[Work instruction] Which lines in the records below include the word "spool"? Report each of them in full.
# # # # #
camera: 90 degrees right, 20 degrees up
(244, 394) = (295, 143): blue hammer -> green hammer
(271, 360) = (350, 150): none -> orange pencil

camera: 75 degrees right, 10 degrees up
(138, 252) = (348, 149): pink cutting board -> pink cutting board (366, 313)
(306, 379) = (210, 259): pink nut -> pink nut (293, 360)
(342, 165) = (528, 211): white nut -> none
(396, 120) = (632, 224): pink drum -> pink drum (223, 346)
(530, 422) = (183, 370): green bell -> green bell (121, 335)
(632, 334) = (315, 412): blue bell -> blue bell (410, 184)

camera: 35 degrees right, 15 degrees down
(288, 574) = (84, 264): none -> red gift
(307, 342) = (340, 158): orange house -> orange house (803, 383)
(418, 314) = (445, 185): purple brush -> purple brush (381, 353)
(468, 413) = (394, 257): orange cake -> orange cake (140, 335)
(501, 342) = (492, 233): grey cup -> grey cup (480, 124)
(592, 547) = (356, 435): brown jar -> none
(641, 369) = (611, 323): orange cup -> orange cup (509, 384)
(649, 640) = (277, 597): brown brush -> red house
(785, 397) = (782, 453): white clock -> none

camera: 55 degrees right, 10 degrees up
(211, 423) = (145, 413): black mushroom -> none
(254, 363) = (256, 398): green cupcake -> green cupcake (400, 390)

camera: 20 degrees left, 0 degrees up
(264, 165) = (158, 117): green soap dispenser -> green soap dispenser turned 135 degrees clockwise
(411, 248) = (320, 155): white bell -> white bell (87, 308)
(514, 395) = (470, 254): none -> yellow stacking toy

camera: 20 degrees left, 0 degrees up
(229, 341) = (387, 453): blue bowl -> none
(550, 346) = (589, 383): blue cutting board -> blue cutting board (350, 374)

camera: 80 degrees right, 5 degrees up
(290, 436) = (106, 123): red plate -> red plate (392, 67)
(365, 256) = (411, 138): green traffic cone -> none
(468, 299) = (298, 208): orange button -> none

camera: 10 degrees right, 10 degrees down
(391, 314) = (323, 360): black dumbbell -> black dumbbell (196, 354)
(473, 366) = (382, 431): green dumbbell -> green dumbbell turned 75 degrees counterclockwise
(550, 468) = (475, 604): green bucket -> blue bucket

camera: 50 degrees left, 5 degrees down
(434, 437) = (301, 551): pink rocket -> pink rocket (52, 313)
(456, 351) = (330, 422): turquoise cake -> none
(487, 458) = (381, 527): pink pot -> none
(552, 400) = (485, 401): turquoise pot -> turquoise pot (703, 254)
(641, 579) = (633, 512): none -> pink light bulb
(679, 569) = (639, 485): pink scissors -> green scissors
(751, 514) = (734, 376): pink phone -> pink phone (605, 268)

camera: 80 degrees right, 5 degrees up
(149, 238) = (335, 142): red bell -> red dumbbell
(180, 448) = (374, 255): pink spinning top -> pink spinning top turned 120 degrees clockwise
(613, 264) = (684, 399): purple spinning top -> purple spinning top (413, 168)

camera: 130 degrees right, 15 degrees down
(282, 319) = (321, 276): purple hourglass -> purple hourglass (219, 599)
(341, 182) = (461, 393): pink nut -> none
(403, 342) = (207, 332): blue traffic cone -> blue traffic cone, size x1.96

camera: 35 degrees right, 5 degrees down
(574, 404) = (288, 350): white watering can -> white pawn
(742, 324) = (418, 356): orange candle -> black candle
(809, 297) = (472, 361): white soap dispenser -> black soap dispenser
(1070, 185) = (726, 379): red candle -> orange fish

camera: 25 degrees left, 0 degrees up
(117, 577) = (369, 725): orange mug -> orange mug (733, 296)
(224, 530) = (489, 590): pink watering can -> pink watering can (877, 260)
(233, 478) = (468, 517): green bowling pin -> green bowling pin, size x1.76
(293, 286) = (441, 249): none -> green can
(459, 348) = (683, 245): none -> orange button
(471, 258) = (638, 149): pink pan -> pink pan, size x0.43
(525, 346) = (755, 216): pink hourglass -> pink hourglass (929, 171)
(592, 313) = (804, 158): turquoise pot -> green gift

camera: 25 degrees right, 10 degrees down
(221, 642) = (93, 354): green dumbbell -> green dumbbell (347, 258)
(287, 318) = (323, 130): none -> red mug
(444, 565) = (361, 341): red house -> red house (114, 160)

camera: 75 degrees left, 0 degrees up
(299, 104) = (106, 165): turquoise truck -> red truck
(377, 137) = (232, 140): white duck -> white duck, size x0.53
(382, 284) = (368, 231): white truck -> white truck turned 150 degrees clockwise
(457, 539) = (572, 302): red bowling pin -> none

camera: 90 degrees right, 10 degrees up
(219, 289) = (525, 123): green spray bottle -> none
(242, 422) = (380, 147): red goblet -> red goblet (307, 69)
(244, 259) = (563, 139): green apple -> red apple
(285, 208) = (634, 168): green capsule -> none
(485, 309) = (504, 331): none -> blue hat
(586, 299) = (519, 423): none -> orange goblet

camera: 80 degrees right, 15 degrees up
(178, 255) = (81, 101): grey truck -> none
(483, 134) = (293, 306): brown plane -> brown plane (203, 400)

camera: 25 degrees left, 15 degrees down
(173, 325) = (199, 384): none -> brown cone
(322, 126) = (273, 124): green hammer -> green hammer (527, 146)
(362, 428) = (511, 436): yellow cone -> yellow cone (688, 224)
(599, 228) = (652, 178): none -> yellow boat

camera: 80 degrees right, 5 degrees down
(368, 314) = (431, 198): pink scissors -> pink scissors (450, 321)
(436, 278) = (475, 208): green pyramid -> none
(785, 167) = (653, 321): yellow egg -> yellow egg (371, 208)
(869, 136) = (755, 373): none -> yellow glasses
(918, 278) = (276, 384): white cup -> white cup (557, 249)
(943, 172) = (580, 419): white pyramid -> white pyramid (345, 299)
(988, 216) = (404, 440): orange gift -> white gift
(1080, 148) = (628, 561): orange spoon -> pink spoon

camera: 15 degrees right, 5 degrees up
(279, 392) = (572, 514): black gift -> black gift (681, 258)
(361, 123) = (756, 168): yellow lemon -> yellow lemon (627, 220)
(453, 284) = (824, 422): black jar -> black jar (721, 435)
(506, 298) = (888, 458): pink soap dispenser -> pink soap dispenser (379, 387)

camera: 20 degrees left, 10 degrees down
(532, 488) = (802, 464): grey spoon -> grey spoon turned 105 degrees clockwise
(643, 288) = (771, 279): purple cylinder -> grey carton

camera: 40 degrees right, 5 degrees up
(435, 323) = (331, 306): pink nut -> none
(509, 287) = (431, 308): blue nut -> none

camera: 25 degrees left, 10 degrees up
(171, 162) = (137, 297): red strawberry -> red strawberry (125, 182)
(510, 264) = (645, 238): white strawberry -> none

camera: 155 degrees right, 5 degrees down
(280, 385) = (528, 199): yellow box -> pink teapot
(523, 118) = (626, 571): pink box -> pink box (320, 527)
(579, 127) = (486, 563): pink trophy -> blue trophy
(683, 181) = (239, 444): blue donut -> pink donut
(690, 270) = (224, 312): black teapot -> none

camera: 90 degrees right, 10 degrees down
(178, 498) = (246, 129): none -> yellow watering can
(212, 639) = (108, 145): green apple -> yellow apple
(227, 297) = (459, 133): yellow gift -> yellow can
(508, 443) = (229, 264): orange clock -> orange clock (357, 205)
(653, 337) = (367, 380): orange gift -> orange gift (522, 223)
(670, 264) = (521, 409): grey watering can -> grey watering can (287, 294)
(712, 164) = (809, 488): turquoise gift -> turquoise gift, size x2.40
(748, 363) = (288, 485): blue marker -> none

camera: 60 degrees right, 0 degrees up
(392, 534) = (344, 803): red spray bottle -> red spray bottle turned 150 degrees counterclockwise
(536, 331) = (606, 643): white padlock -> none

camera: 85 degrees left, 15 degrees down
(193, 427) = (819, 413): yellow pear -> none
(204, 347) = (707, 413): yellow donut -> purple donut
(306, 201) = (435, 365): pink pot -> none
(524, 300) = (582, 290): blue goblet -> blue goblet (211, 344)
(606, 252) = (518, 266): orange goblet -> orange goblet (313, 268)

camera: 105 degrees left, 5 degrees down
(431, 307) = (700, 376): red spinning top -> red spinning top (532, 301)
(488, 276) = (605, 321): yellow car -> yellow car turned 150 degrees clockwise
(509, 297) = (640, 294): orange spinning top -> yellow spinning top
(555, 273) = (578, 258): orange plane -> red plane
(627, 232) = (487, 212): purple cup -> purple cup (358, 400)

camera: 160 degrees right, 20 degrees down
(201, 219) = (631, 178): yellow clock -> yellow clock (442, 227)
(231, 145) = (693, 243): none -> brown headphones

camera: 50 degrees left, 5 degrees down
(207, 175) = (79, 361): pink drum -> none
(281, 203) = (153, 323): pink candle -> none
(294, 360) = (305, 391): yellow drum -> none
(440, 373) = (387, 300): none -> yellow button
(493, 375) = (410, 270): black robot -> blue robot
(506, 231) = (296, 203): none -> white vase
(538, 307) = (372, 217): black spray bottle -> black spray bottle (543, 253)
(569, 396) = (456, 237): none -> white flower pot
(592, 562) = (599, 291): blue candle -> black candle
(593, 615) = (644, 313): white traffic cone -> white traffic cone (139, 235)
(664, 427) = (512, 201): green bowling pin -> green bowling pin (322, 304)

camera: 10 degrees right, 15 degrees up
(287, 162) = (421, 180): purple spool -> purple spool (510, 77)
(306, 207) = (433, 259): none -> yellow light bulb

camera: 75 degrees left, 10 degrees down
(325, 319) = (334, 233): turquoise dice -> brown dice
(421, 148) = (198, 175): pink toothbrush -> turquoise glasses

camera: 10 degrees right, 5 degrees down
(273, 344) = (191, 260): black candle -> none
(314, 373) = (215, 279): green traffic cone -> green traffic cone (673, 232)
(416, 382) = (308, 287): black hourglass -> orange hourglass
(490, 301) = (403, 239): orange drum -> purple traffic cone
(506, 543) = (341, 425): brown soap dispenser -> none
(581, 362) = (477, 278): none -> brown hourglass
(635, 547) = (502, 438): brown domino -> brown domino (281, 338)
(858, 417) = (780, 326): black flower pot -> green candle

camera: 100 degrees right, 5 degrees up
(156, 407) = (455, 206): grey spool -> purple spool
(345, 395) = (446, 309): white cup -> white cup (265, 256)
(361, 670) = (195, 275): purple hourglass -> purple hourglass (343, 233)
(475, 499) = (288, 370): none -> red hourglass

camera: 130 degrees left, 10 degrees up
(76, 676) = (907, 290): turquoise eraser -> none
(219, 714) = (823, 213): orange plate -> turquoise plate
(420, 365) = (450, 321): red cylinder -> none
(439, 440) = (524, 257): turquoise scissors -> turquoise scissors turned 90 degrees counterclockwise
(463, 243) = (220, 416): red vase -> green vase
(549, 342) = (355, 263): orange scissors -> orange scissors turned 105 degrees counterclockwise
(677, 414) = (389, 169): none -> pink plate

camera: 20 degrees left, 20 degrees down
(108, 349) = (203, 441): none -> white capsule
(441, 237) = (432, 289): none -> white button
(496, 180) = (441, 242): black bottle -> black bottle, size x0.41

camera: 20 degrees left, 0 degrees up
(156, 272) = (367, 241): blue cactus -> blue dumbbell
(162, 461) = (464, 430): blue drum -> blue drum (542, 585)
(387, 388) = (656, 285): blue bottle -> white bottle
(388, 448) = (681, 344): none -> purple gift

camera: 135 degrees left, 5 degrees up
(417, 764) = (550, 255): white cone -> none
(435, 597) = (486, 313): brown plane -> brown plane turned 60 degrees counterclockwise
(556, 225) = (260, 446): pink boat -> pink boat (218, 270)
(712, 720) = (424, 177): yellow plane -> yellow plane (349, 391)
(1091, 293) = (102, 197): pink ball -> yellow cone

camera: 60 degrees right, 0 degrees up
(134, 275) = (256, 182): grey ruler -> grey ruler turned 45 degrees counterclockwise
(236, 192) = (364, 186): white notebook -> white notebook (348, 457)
# # # # #
[Response to this task]
(287, 162) = (421, 180): purple spool -> purple spool (510, 77)
(156, 407) = (455, 206): grey spool -> purple spool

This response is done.